• **What the task requires**:
Retype each entry below exactly. Do not carry any image over.

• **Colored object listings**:
_ _ _
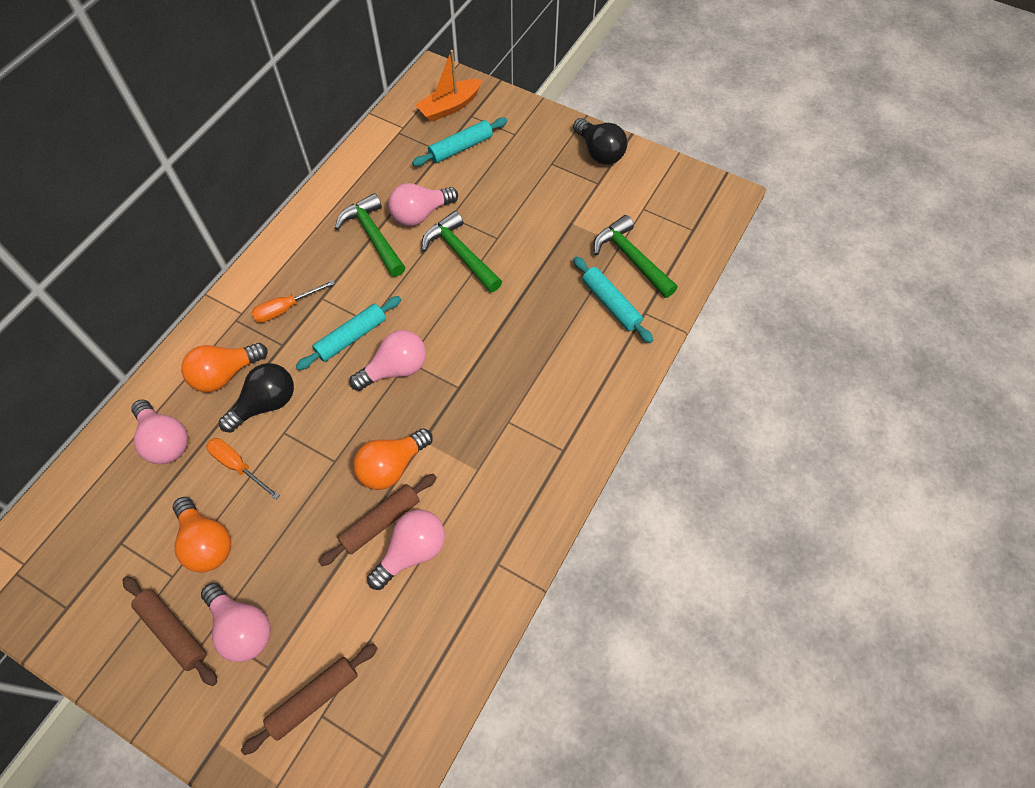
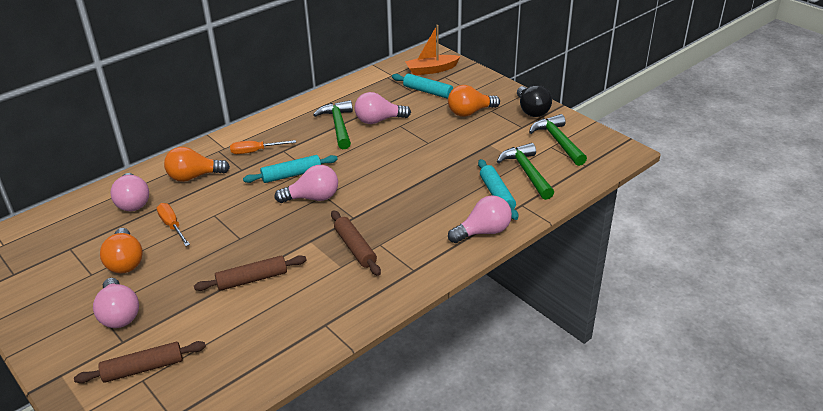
camera: 20 degrees right, 25 degrees down
(173, 631) = (73, 304): brown rolling pin -> brown rolling pin (355, 248)
(266, 404) = (211, 197): black light bulb -> none
(392, 466) = (279, 250): orange light bulb -> orange light bulb (470, 112)
(412, 551) = (265, 301): pink light bulb -> pink light bulb (483, 232)
(460, 254) = (395, 146): green hammer -> green hammer (557, 141)
(461, 148) = (428, 92): turquoise rolling pin -> turquoise rolling pin turned 45 degrees clockwise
_ _ _
• **Result for this task**:
camera: 20 degrees right, 25 degrees down
(173, 631) = (73, 304): brown rolling pin -> brown rolling pin (355, 248)
(266, 404) = (211, 197): black light bulb -> none
(392, 466) = (279, 250): orange light bulb -> orange light bulb (470, 112)
(412, 551) = (265, 301): pink light bulb -> pink light bulb (483, 232)
(460, 254) = (395, 146): green hammer -> green hammer (557, 141)
(461, 148) = (428, 92): turquoise rolling pin -> turquoise rolling pin turned 45 degrees clockwise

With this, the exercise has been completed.